[Work request]
Going through the data below, copy out each line where the word "retalel" shows up.

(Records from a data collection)

▼

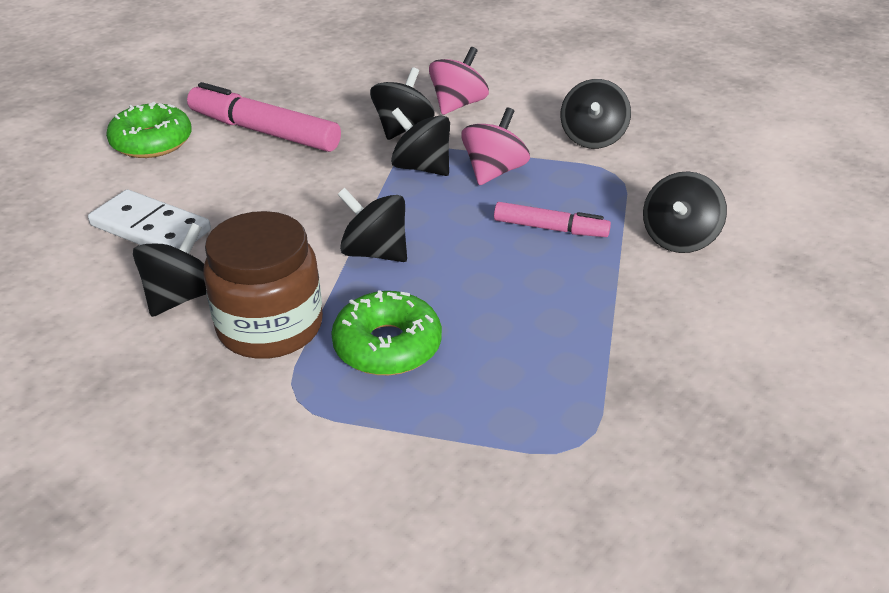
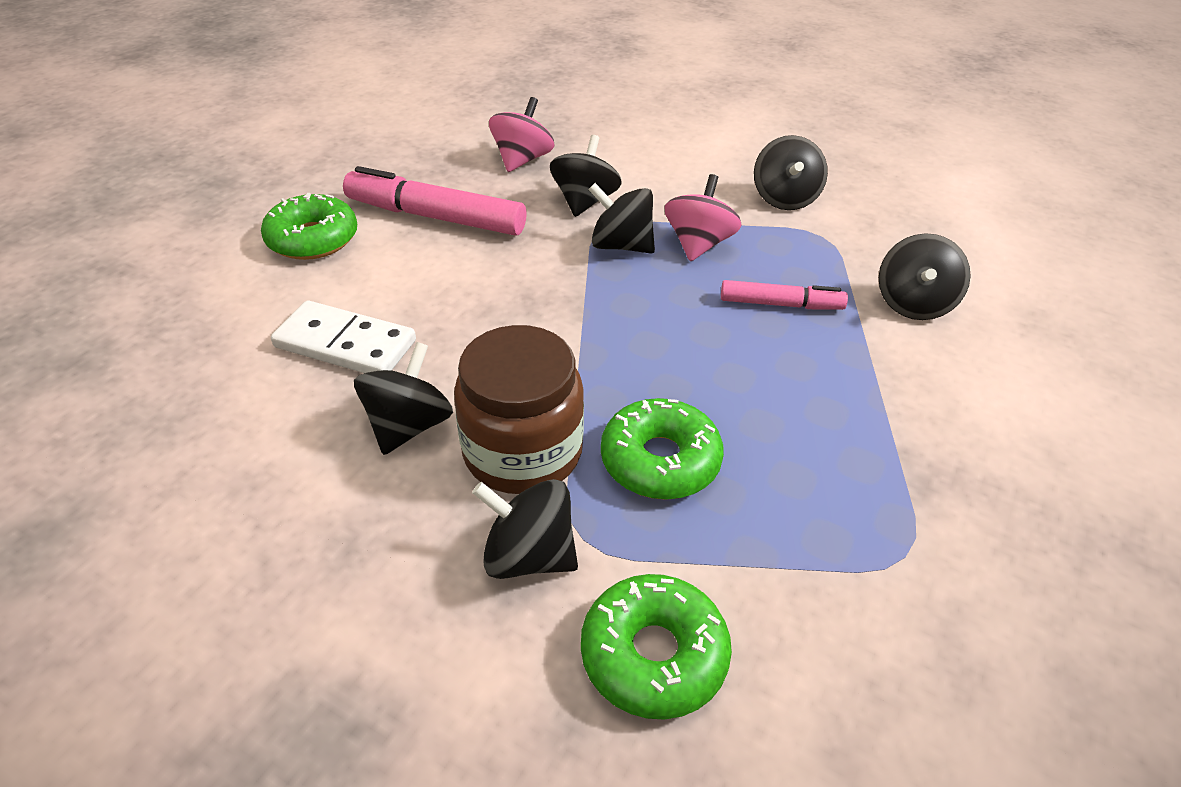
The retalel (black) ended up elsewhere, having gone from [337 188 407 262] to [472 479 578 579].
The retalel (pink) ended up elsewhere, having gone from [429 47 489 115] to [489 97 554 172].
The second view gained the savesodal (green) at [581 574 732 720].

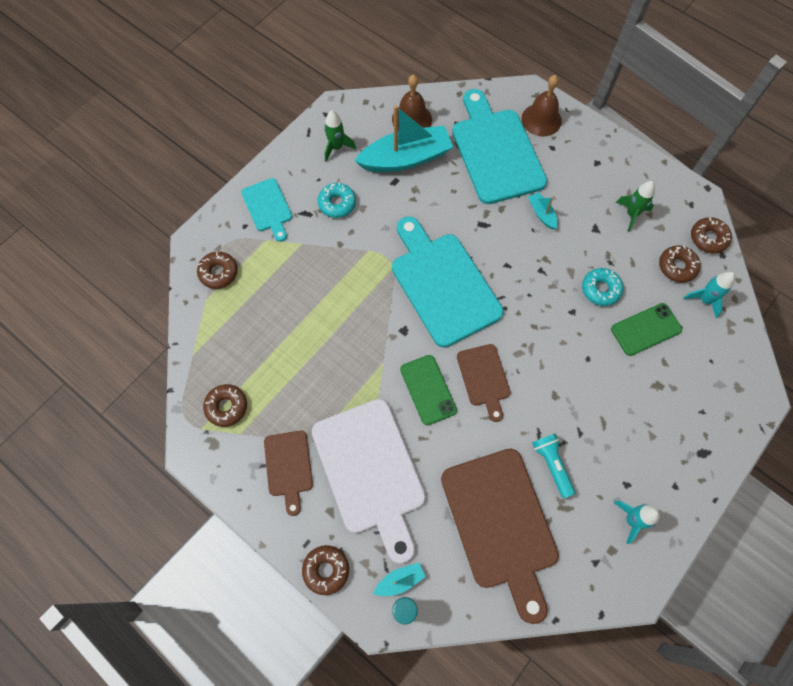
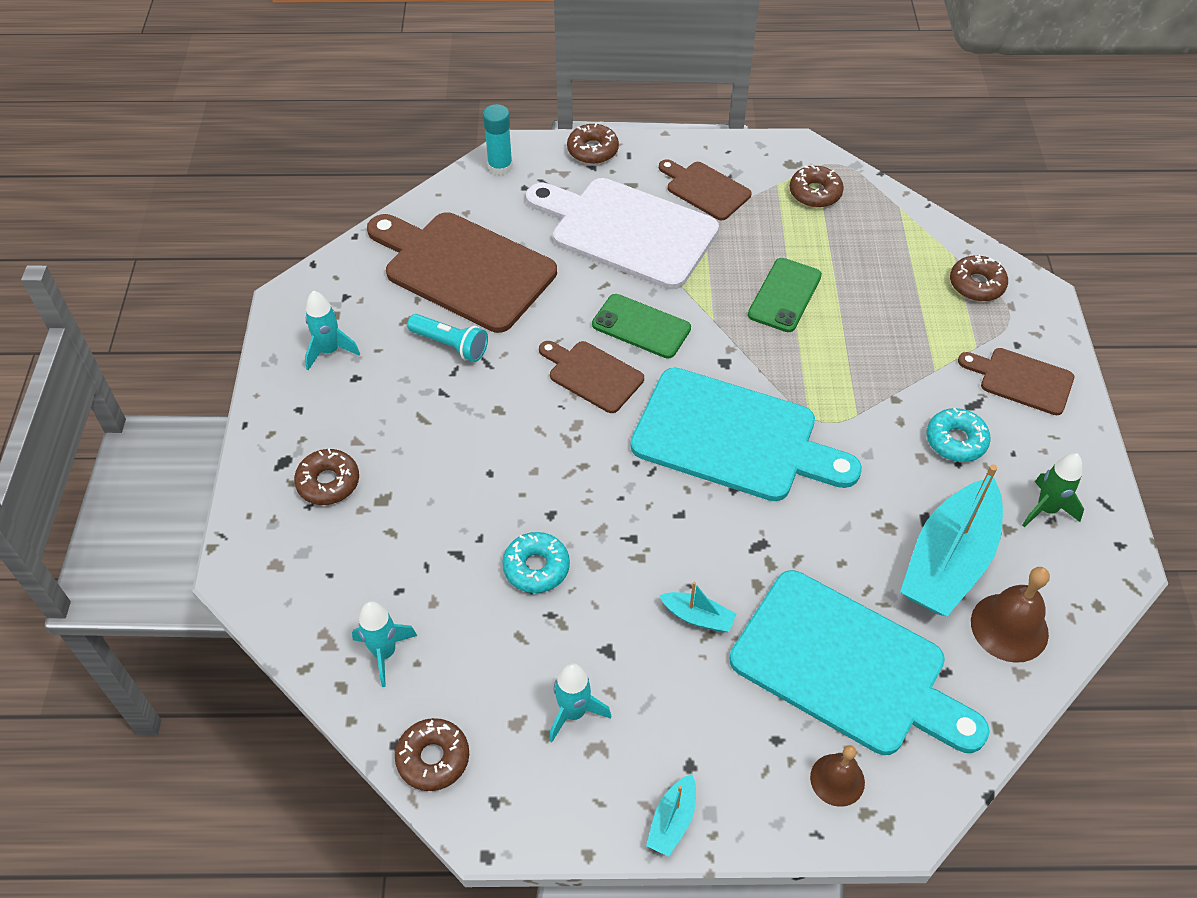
The savesodal (brown) ended up elsewhere, having gone from [659 245 701 283] to [294 448 359 505].
What was the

▲

[Expected answer]
The retalel (black) ended up elsewhere, having gone from [337 188 407 262] to [472 479 578 579].
The retalel (pink) ended up elsewhere, having gone from [429 47 489 115] to [489 97 554 172].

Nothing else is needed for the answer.